(Change detection outputs)

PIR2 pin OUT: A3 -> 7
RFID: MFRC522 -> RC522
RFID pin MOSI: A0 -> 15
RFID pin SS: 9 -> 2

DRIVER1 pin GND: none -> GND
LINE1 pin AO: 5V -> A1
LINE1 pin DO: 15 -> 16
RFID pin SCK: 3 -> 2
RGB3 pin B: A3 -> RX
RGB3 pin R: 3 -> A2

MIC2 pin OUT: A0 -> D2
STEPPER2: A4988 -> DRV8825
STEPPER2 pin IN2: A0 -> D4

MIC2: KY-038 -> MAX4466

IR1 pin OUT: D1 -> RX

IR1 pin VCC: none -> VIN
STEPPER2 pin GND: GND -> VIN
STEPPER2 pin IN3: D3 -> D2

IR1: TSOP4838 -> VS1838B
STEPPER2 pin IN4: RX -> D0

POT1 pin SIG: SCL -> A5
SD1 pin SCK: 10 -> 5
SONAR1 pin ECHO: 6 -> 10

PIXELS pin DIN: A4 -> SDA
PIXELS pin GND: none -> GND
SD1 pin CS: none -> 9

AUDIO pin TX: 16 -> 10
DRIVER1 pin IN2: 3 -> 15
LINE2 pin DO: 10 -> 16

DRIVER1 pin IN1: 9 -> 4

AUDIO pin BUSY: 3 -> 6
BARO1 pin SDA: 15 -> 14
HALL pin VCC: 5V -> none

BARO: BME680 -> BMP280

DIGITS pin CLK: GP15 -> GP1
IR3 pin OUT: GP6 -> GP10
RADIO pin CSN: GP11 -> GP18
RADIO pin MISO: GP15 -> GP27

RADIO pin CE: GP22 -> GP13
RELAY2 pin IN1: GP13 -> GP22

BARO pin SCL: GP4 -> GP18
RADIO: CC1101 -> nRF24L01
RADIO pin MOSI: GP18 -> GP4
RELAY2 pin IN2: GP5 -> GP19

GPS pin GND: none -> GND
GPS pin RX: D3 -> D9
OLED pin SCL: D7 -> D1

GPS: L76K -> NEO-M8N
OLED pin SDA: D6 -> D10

▸ **What is required**: Within the entries above, find the string "MOSI" and return each line that holds it.

▸ **Reply**:
RFID pin MOSI: A0 -> 15
RADIO pin MOSI: GP18 -> GP4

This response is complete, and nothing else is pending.